WHAT THE EXERCISE ASKS ->
From the listing below, reproduce exactly the lines starting with the one with "none -> lime brick B5:B7 level 1" and going on through the one with "none -> purple slope B9:D9 level 2 top B", both ends kept. No picture is copied.
____ TASK INPUT
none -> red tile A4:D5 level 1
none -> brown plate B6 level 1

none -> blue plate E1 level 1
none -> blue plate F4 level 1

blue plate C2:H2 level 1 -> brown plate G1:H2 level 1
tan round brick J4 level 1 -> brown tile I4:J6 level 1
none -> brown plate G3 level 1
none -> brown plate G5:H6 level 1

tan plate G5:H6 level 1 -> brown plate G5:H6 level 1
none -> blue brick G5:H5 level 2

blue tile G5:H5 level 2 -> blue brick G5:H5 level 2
________
____ TASK INPUT
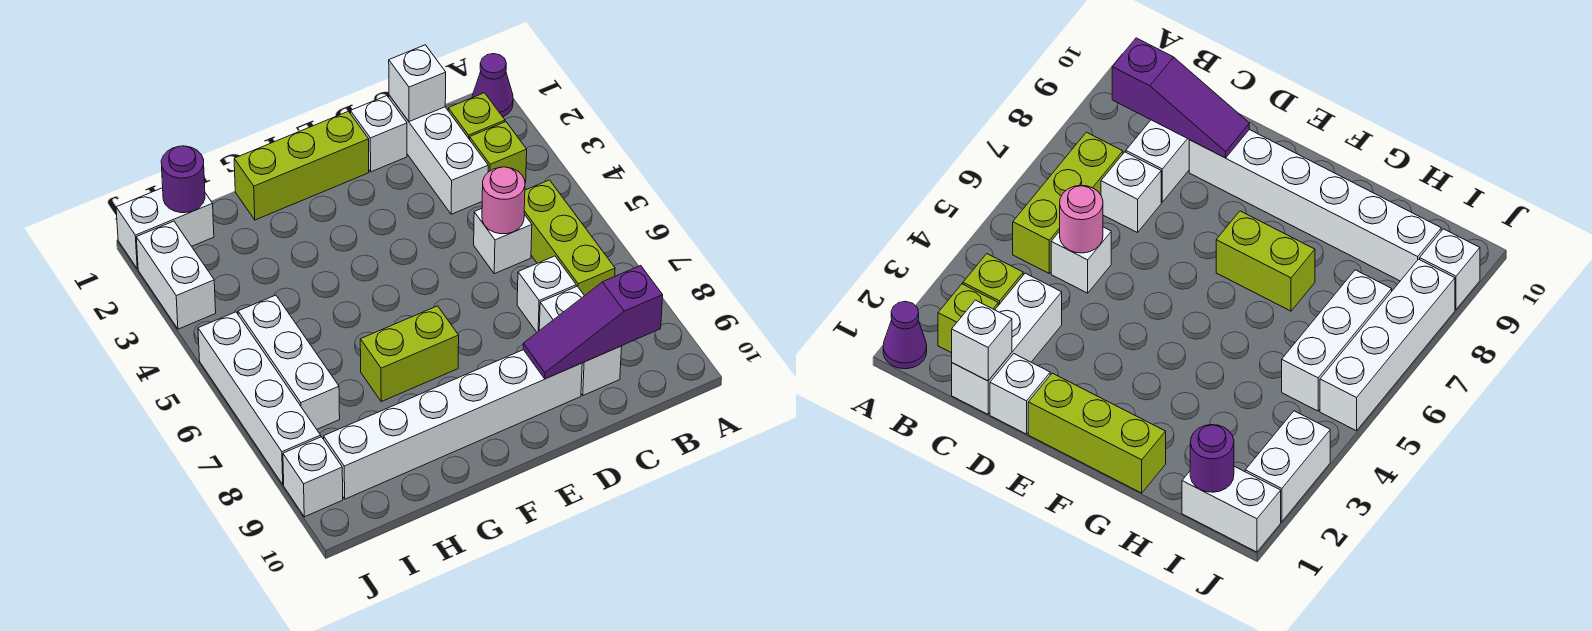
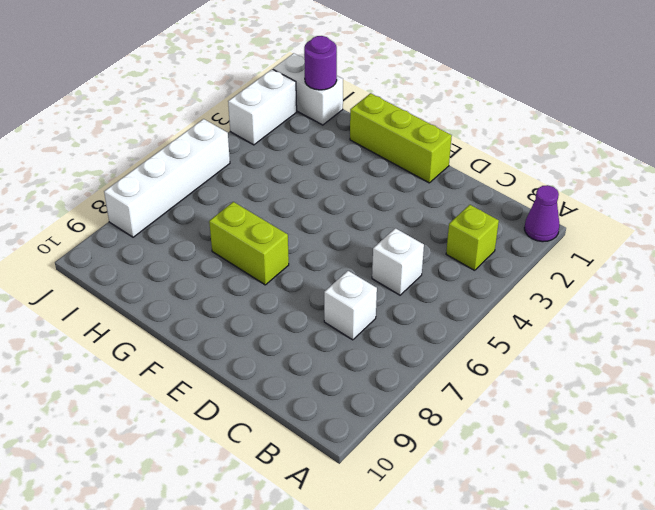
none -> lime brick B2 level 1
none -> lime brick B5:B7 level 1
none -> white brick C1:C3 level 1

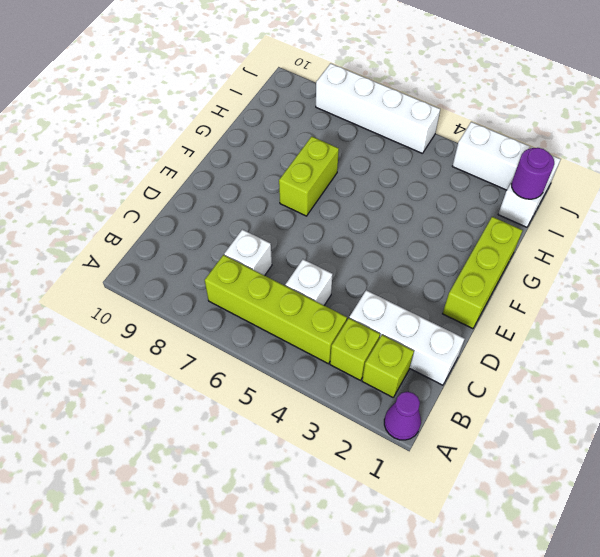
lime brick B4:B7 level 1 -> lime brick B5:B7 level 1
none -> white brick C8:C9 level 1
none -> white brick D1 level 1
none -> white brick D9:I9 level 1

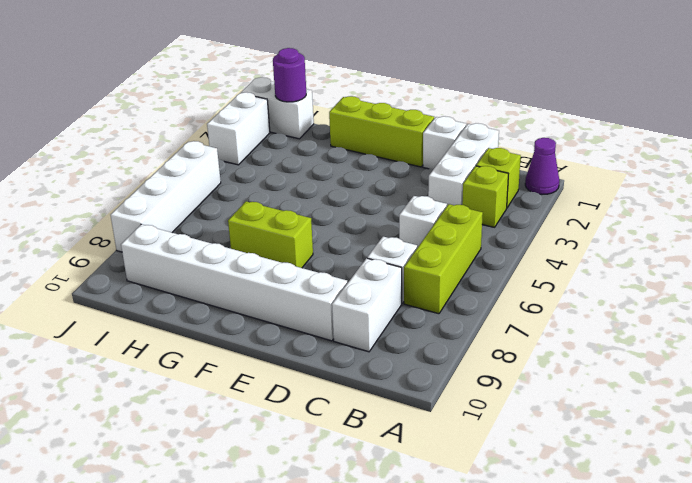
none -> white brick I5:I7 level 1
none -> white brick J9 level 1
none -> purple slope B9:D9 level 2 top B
________
RESPONSE BOX ->
none -> lime brick B5:B7 level 1
none -> white brick C1:C3 level 1

lime brick B4:B7 level 1 -> lime brick B5:B7 level 1
none -> white brick C8:C9 level 1
none -> white brick D1 level 1
none -> white brick D9:I9 level 1

none -> white brick I5:I7 level 1
none -> white brick J9 level 1
none -> purple slope B9:D9 level 2 top B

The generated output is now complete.